• What is required: The line containing "green round brick C5" marks the end; write out exactly every line from the start of the data up to and including it, without the pictures.

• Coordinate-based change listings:

-------------------------

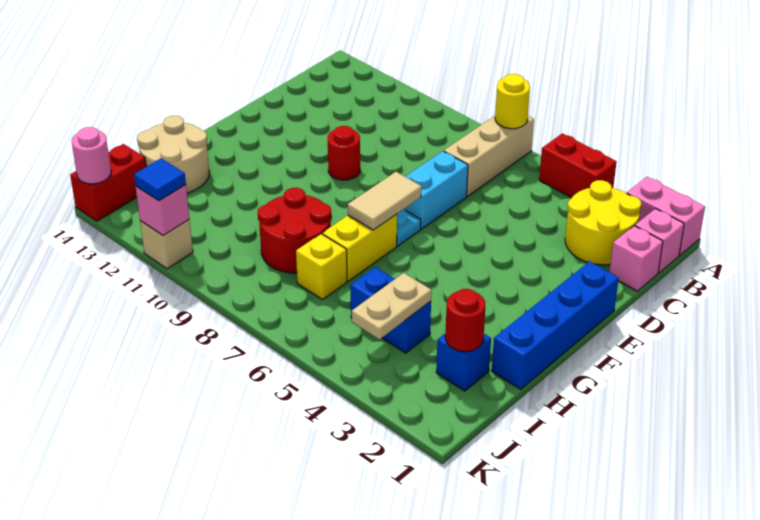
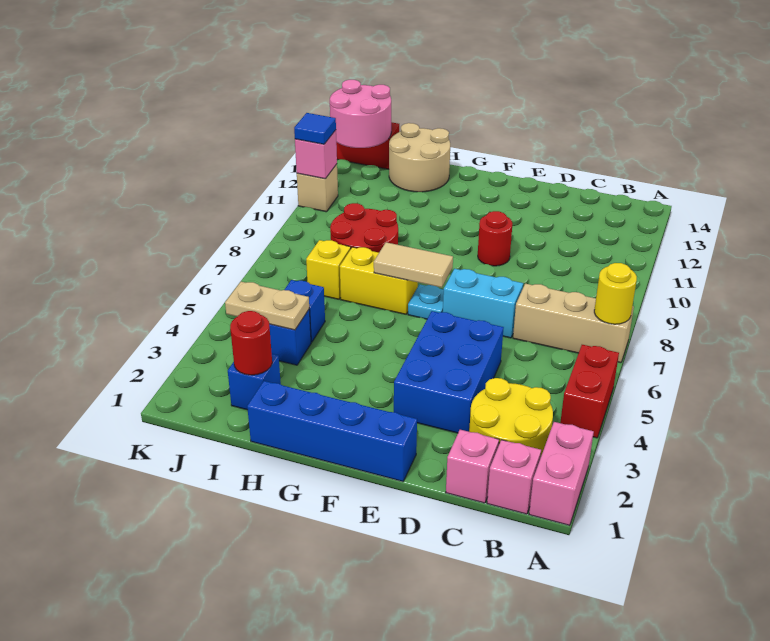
none -> blue brick D3:E5 level 1
pink round brick K14 level 2 -> pink round brick J13:K14 level 2

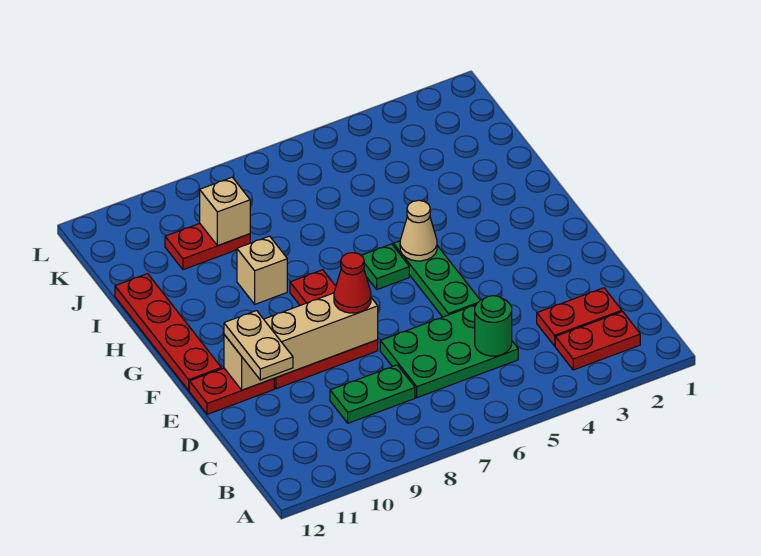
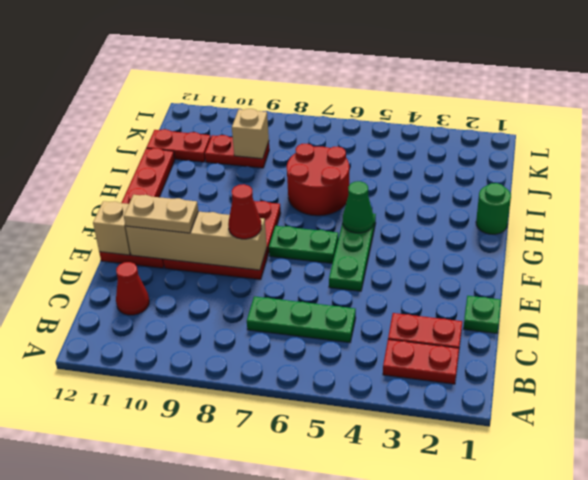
green plate C5:D7 level 1 -> green plate C5:C7 level 1
green round brick C5 level 2 -> green round brick H1 level 1
green plate C8:C9 level 1 -> green plate F6:F7 level 1
none -> red cone C11 level 1
tan plate D11:E11 level 3 -> tan plate E10:E11 level 3
tan cone G5 level 2 -> green cone G5 level 2
green plate G6 level 1 -> green plate D1 level 1
none -> red round brick H6:I7 level 1
tan brick H9 level 1 -> tan brick E12 level 2
none -> red plate J11:J12 level 1

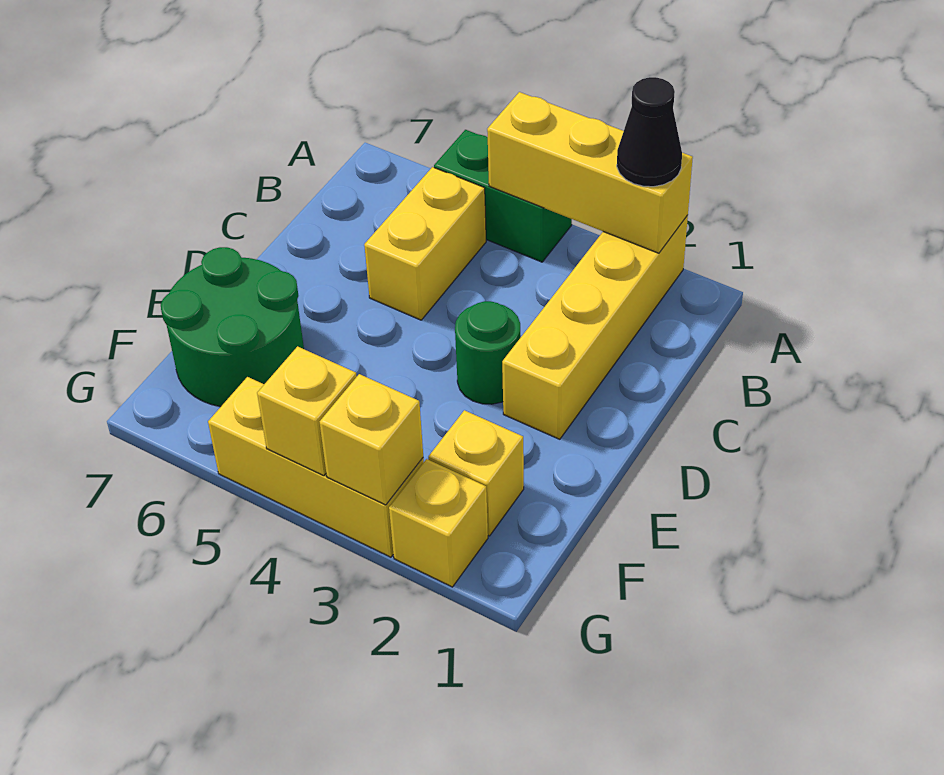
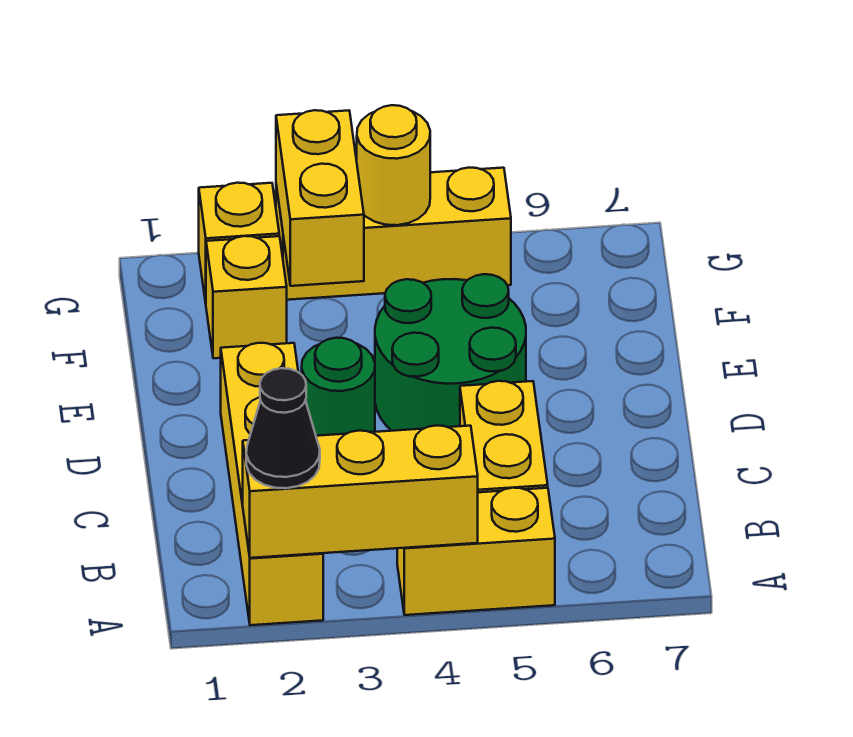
green brick A4:A5 level 1 -> yellow brick A4:A5 level 1
green round brick E6:F7 level 1 -> green round brick D4:E5 level 1
yellow brick G3 level 2 -> yellow brick F3:G3 level 2
yellow brick G4 level 2 -> yellow round brick G4 level 2

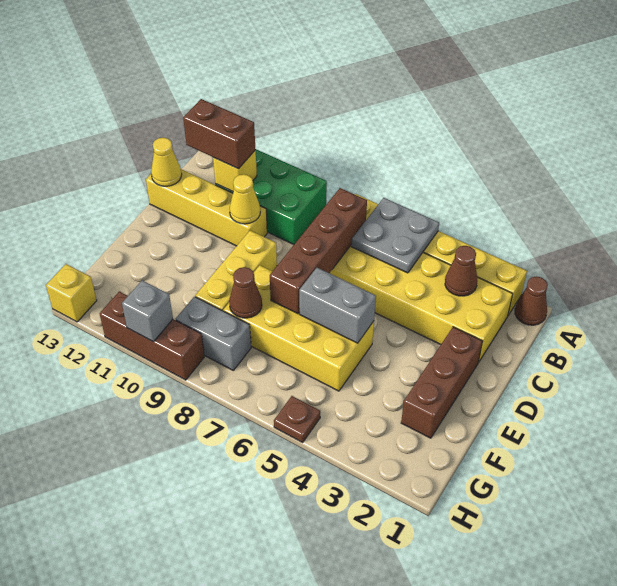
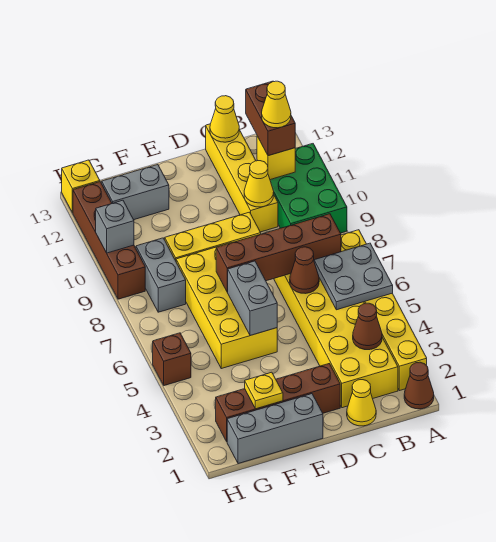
none -> yellow cone B11 level 4
none -> yellow cone C1 level 1
brown brick D2:F2 level 1 -> brown brick D2:G2 level 1
none -> grey brick E1:G1 level 1
none -> yellow plate F2 level 2
brown cone F8 level 2 -> brown cone C6 level 2
none -> grey brick F12:G12 level 1
brown plate H5 level 1 -> brown brick H5 level 1
brown brick H9:H11 level 1 -> brown brick H9:H12 level 1

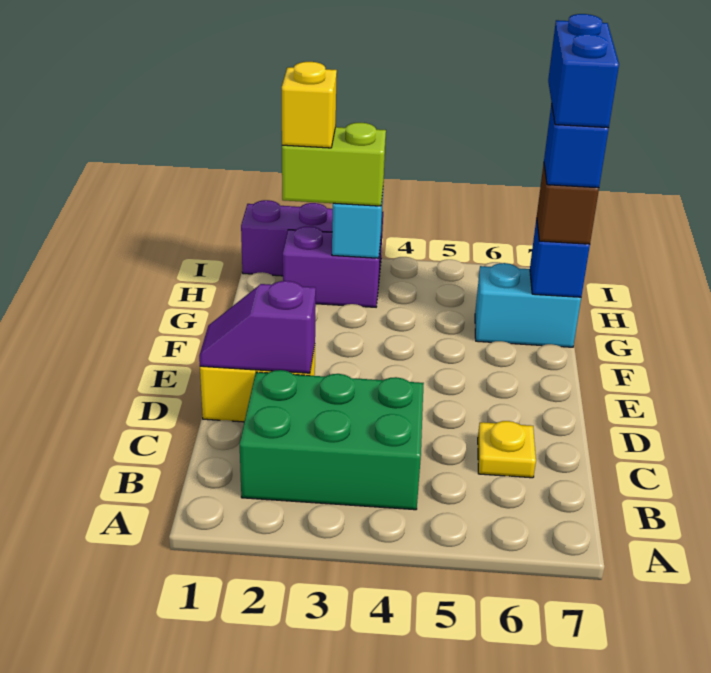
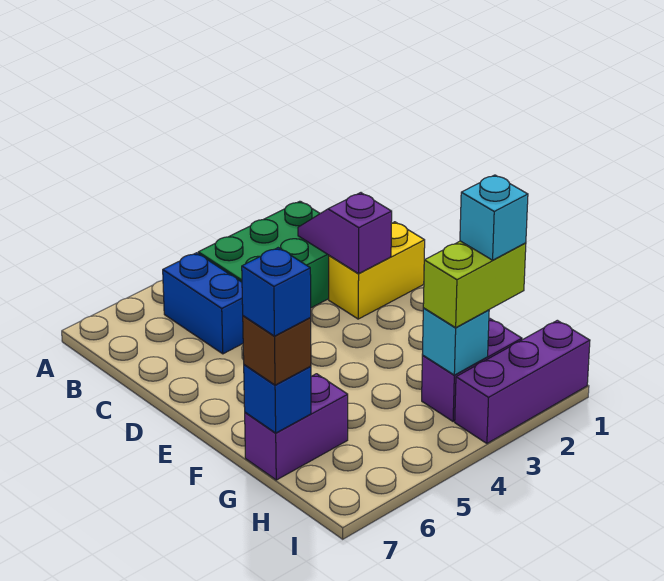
yellow plate C6 level 1 -> none
purple slope D1:D2 level 2 top 2 -> purple slope C2:D2 level 2 top D
cyan brick G6:G7 level 1 -> purple brick G6:G7 level 1
blue brick G7:H7 level 5 -> blue brick B5:C5 level 1
yellow brick H2 level 4 -> cyan brick H2 level 4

-------------------------

• Your solution:
none -> blue brick D3:E5 level 1
pink round brick K14 level 2 -> pink round brick J13:K14 level 2

green plate C5:D7 level 1 -> green plate C5:C7 level 1
green round brick C5 level 2 -> green round brick H1 level 1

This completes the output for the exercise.